EXERCISE REQUIREMENTS: When you reach the line in the data below that contains "red delumiton [487,535]", please start repeating lines exactly, and stop after the line that contains "pink lamumapin [161,229]", repeating nothing else.

*** DATA UNDER STUDY ***

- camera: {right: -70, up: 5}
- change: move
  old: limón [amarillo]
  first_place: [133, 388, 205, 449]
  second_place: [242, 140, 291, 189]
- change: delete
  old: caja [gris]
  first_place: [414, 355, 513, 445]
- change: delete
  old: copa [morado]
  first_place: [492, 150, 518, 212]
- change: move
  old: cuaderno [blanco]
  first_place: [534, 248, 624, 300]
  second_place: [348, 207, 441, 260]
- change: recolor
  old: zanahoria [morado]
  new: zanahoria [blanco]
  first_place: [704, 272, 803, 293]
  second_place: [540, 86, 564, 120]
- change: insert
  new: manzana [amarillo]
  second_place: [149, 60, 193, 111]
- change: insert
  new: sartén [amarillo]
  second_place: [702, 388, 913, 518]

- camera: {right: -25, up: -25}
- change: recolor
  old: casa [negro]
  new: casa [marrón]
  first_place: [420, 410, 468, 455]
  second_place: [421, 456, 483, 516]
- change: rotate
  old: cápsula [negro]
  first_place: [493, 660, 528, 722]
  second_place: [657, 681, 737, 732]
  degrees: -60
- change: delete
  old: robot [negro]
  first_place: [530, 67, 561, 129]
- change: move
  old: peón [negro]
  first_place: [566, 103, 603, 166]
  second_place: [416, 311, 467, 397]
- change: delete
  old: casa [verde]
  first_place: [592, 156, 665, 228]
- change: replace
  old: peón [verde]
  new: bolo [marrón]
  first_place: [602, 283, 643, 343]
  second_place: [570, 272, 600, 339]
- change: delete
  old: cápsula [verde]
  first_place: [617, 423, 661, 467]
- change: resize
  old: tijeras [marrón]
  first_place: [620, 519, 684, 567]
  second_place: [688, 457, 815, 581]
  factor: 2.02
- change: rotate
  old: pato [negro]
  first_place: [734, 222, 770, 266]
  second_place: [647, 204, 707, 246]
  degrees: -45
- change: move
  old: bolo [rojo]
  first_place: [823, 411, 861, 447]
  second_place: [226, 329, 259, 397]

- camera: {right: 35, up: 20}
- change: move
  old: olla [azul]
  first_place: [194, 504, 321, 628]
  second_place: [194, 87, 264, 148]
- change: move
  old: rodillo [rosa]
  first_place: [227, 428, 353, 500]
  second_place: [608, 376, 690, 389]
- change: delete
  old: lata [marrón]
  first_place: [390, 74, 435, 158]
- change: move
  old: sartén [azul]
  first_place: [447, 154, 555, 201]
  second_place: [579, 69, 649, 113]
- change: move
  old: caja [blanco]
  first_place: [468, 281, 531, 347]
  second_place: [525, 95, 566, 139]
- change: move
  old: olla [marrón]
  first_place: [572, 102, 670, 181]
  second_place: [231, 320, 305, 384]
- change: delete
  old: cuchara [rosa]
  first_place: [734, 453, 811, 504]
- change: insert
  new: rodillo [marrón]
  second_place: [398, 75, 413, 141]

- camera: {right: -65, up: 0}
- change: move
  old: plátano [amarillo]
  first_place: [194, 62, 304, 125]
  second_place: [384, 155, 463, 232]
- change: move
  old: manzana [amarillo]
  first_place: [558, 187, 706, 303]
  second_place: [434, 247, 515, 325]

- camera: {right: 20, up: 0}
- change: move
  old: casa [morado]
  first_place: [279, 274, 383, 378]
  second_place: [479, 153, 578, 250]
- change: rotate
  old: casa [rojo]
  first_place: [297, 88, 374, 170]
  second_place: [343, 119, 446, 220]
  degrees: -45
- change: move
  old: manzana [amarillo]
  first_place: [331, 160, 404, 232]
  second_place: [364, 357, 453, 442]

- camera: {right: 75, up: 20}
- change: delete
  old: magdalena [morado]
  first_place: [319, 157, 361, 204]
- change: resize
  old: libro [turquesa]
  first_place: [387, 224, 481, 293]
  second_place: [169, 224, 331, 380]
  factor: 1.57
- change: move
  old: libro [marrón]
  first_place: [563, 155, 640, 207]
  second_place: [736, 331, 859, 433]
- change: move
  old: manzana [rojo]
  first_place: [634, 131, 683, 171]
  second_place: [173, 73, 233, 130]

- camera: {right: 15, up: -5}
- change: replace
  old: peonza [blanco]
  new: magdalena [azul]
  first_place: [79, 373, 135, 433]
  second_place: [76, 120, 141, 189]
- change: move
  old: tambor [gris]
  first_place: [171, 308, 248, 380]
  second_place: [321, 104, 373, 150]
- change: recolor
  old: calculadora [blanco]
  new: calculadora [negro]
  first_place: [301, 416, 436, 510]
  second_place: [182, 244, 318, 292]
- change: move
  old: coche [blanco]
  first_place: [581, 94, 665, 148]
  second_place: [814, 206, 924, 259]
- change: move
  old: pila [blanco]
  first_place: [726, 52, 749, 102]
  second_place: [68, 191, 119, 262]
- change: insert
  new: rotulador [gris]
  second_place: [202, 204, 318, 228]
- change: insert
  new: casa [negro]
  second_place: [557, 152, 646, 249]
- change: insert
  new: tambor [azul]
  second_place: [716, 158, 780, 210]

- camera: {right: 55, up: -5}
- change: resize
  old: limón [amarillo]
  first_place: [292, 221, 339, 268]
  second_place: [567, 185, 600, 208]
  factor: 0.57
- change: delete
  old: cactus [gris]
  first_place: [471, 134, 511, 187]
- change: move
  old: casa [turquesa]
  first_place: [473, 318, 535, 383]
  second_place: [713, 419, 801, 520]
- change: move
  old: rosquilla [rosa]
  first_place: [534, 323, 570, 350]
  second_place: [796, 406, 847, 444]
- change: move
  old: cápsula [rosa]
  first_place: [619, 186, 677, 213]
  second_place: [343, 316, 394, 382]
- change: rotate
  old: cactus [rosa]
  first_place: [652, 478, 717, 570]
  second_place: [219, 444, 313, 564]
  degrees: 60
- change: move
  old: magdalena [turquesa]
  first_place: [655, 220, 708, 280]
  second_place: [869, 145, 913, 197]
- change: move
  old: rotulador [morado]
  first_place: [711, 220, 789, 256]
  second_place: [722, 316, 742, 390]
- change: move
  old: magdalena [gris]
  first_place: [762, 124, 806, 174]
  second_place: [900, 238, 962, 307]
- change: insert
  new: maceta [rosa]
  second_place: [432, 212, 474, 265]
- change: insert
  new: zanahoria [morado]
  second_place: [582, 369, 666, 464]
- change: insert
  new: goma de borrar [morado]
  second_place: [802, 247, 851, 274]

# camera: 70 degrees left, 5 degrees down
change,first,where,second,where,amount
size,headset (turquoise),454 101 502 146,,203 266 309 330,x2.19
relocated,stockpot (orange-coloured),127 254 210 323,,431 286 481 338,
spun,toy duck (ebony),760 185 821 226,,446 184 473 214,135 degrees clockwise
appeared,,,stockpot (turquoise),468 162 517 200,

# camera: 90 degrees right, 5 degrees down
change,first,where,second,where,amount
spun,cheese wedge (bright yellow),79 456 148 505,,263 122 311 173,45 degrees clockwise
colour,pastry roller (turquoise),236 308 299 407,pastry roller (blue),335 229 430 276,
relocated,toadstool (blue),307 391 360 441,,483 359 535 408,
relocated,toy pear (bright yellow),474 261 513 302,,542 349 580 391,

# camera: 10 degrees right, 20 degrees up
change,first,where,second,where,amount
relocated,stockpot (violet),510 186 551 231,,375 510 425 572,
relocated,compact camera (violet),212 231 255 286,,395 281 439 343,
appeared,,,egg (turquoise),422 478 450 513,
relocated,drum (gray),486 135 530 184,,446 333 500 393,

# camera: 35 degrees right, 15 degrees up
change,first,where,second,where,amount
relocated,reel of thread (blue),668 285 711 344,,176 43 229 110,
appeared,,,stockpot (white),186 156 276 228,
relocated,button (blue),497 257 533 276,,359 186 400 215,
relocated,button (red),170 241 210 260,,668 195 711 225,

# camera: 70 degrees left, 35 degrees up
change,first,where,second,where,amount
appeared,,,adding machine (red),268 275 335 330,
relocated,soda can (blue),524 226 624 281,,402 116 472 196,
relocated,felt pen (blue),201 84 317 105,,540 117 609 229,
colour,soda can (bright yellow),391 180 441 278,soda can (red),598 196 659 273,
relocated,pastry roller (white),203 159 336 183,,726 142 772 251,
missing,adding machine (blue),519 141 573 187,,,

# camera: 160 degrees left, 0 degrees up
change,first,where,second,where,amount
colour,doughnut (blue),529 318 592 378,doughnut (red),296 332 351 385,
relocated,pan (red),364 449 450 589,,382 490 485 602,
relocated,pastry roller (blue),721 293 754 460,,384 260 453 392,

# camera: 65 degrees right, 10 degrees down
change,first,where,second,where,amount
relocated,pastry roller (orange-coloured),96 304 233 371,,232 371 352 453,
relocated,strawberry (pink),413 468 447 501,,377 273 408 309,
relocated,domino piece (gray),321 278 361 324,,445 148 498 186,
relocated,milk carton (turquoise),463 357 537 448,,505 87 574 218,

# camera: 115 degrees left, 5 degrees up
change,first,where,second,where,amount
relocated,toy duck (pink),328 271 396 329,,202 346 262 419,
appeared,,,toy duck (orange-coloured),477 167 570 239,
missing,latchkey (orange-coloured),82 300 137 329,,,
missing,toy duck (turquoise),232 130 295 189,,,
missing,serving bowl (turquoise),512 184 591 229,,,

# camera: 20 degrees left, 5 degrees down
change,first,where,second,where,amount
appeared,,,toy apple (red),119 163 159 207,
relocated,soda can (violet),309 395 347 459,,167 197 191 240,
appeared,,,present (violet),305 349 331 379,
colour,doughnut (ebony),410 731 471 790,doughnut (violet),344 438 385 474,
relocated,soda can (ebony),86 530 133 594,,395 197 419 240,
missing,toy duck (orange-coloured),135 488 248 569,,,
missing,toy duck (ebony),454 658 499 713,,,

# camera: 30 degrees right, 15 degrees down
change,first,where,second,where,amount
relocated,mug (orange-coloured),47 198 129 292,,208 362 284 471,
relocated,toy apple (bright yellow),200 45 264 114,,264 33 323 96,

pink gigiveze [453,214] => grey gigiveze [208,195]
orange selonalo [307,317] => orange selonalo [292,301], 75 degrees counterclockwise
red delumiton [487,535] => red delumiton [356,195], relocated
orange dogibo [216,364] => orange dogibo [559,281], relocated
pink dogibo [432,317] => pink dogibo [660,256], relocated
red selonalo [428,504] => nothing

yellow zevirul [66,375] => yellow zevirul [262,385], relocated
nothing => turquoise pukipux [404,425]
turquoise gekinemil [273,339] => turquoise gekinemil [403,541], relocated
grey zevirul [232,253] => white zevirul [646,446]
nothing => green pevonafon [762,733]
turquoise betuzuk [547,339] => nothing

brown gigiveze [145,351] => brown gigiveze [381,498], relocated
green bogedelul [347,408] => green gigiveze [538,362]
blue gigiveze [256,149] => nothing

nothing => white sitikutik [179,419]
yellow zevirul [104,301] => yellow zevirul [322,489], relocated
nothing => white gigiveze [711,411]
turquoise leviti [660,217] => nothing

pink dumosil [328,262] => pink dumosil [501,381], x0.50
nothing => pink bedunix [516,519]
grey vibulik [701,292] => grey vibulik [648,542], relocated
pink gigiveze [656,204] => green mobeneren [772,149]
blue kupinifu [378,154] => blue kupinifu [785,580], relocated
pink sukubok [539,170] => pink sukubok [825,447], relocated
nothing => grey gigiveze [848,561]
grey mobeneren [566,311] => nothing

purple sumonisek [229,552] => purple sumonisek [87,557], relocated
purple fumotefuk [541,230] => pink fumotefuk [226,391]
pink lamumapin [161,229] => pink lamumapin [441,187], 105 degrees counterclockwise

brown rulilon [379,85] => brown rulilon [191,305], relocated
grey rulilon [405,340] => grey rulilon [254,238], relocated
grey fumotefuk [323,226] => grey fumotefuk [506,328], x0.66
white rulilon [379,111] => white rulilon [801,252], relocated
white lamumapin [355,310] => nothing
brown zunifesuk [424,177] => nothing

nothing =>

*** End of DATA UNDER STUDY ***

RESULT FOR THIS EXERCISE:
red delumiton [487,535] => red delumiton [356,195], relocated
orange dogibo [216,364] => orange dogibo [559,281], relocated
pink dogibo [432,317] => pink dogibo [660,256], relocated
red selonalo [428,504] => nothing

yellow zevirul [66,375] => yellow zevirul [262,385], relocated
nothing => turquoise pukipux [404,425]
turquoise gekinemil [273,339] => turquoise gekinemil [403,541], relocated
grey zevirul [232,253] => white zevirul [646,446]
nothing => green pevonafon [762,733]
turquoise betuzuk [547,339] => nothing

brown gigiveze [145,351] => brown gigiveze [381,498], relocated
green bogedelul [347,408] => green gigiveze [538,362]
blue gigiveze [256,149] => nothing

nothing => white sitikutik [179,419]
yellow zevirul [104,301] => yellow zevirul [322,489], relocated
nothing => white gigiveze [711,411]
turquoise leviti [660,217] => nothing

pink dumosil [328,262] => pink dumosil [501,381], x0.50
nothing => pink bedunix [516,519]
grey vibulik [701,292] => grey vibulik [648,542], relocated
pink gigiveze [656,204] => green mobeneren [772,149]
blue kupinifu [378,154] => blue kupinifu [785,580], relocated
pink sukubok [539,170] => pink sukubok [825,447], relocated
nothing => grey gigiveze [848,561]
grey mobeneren [566,311] => nothing

purple sumonisek [229,552] => purple sumonisek [87,557], relocated
purple fumotefuk [541,230] => pink fumotefuk [226,391]
pink lamumapin [161,229] => pink lamumapin [441,187], 105 degrees counterclockwise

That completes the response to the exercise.